Could you set down, exactly as they stand, only the lines from the one containing "Ulara: [126,154,152,180] ->" through the end of the listing?

----------------------------------------

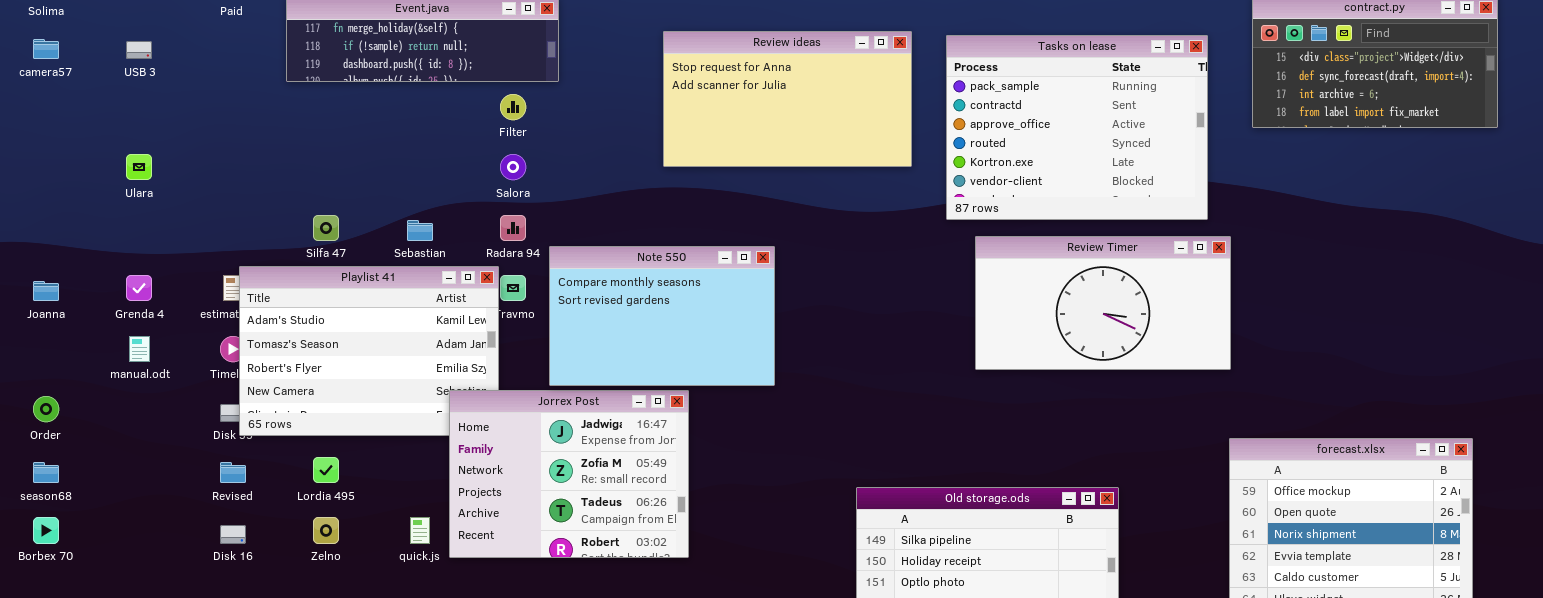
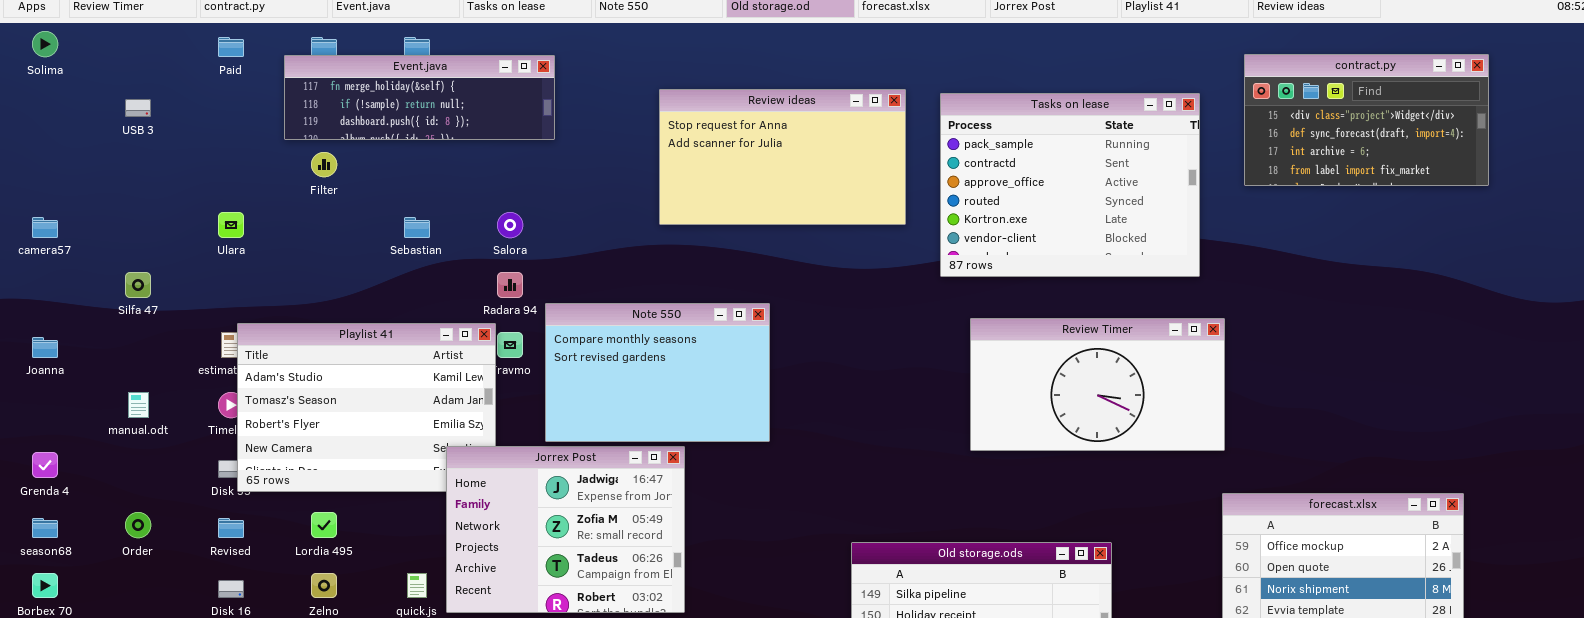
camera57: [33,39,59,59] -> [32,217,58,238], moved
Filter: [500,94,526,120] -> [311,152,337,177], moved
Ulara: [126,154,152,180] -> [218,212,244,238], moved
Silfa 47: [313,215,339,241] -> [125,272,151,298], moved
Sebastian: [407,220,433,241] -> [404,217,430,238], moved
Review Timer: [975,236,1231,370] -> [970,318,1225,451], moved
Grenda 4: [126,275,152,301] -> [32,452,58,478], moved
Order: [33,396,59,422] -> [125,512,151,538], moved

----------------------------------------

(Response area)
Ulara: [126,154,152,180] -> [218,212,244,238], moved
Silfa 47: [313,215,339,241] -> [125,272,151,298], moved
Sebastian: [407,220,433,241] -> [404,217,430,238], moved
Review Timer: [975,236,1231,370] -> [970,318,1225,451], moved
Grenda 4: [126,275,152,301] -> [32,452,58,478], moved
Order: [33,396,59,422] -> [125,512,151,538], moved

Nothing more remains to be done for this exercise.